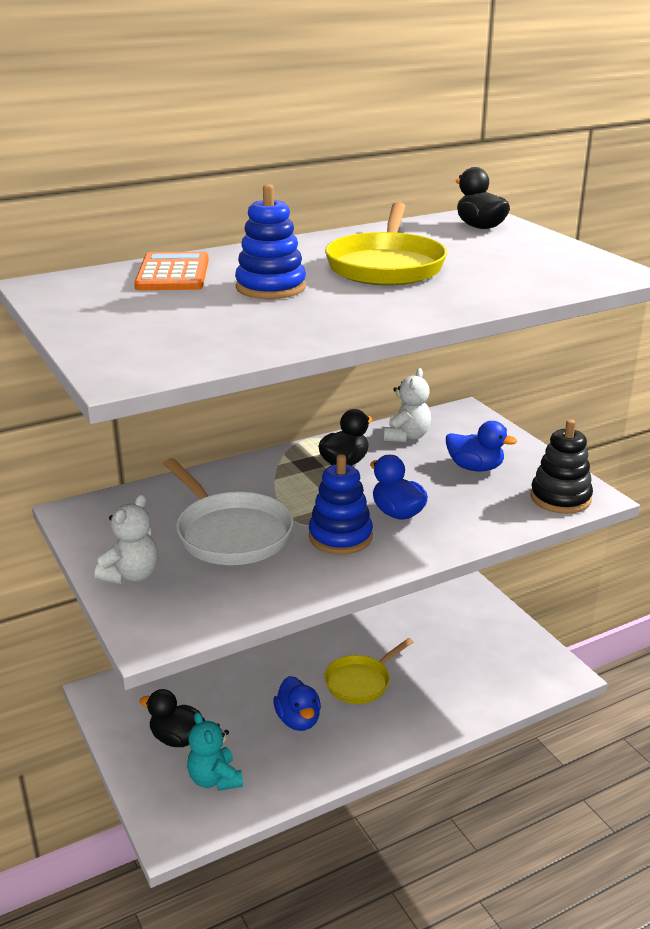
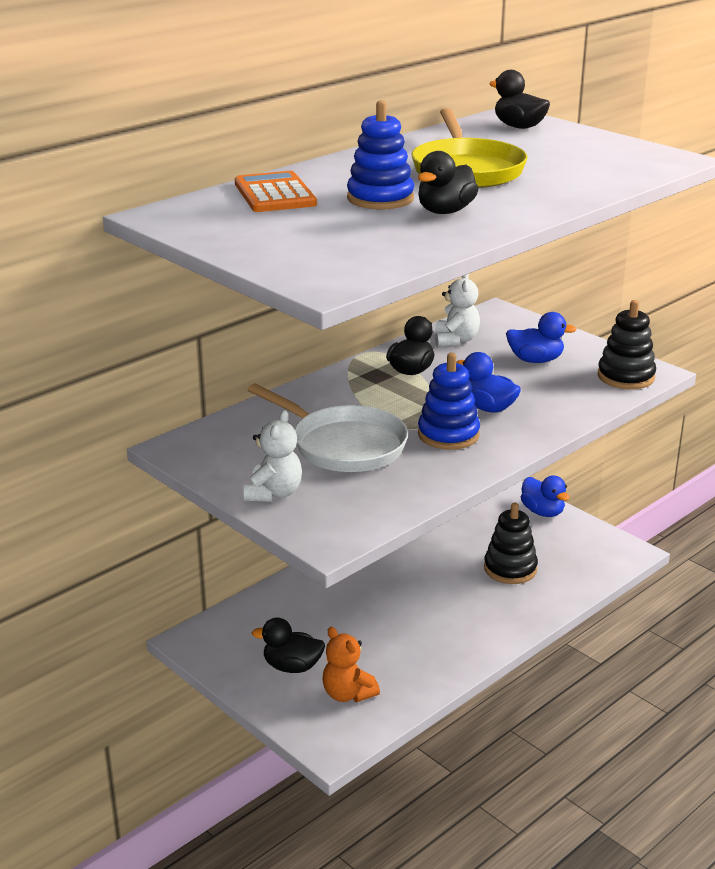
camera: 15 degrees left, 0 degrees up
turquoise teddy bear [187,712,243,791] -> orange teddy bear [323,627,380,702]
blue duck [273,676,321,731] -> blue duck moved to [521,475,570,517]
yellow pan [324,638,413,704] -> none
none -> black duck [418,151,479,214]
none -> black stacking toy [484,503,538,584]

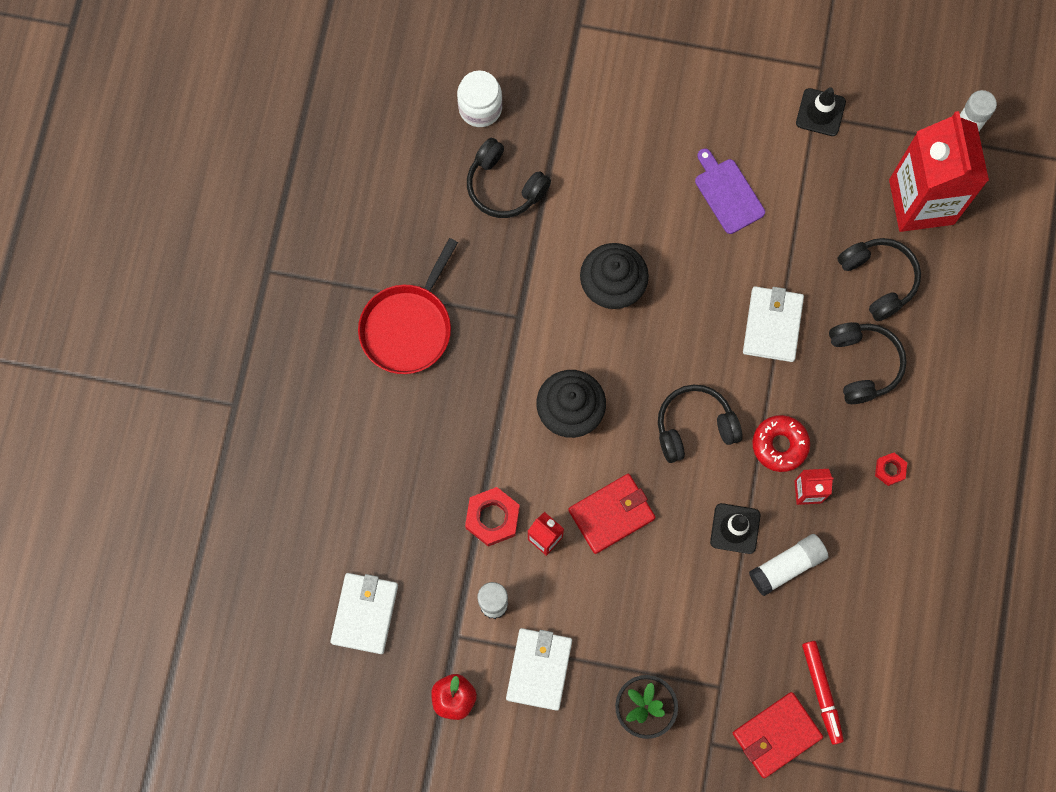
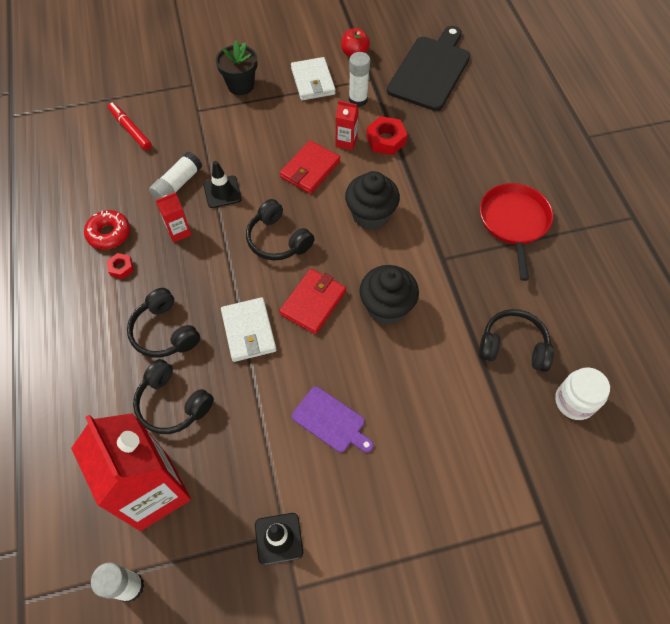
camera: 155 degrees right, 15 degrees down
white wallet [330,573,398,654] -> black cutting board [387,26,470,111]
black headphones [658,385,743,463] -> black headphones turned 90 degrees clockwise [246,199,315,260]
red wallet [733,692,823,778] -> red wallet moved to [279,269,346,334]
red donut [752,415,810,472] -> red donut moved to [84,210,130,249]

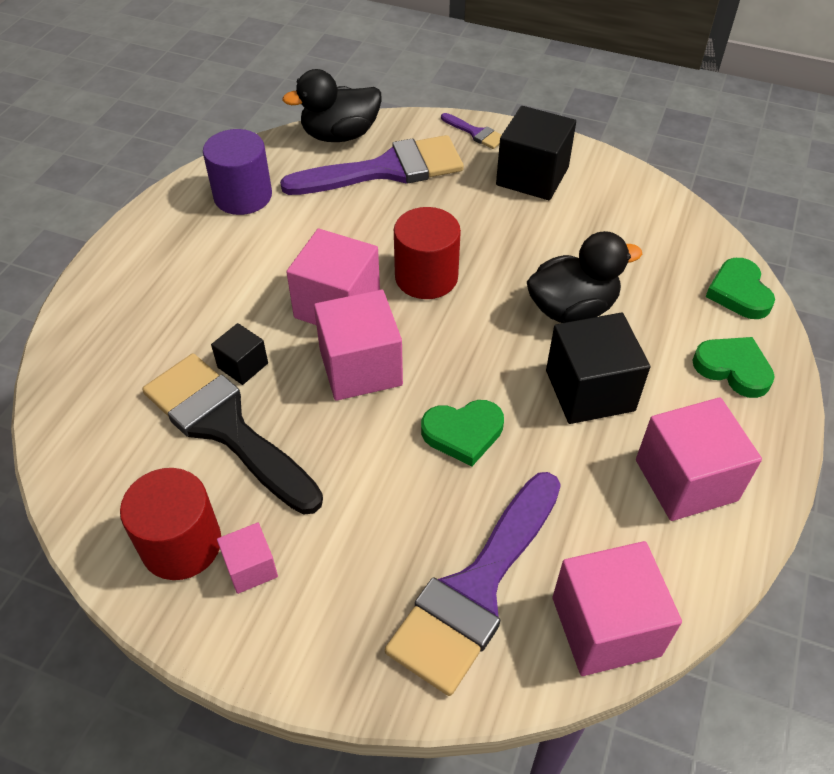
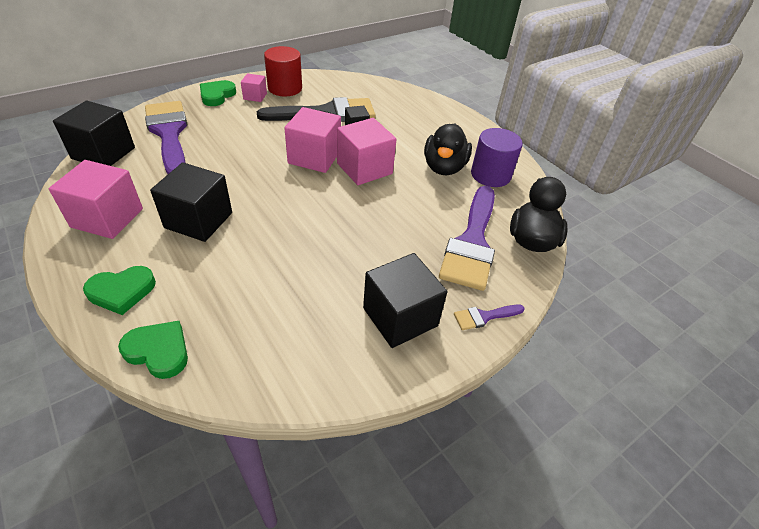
camera: 120 degrees right, 5 degrees down
red cylinder [394,207,461,299] -> none
green heart [421,400,504,466] -> green heart moved to [200,80,236,106]
black duck [527,231,642,323] -> black duck moved to [424,123,472,175]
pink cube [552,541,682,676] -> black cube [53,101,135,166]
═══
- _PROBLEM_
Find every line of the data that includes the string "degrees". Copy each of those lines.

- _EXERCISE SOLUTION_
camera: 15 degrees left, 0 degrees up
camera: 155 degrees right, 15 degrees down
black headphones [658,385,743,463] -> black headphones turned 90 degrees clockwise [246,199,315,260]
camera: 120 degrees right, 5 degrees down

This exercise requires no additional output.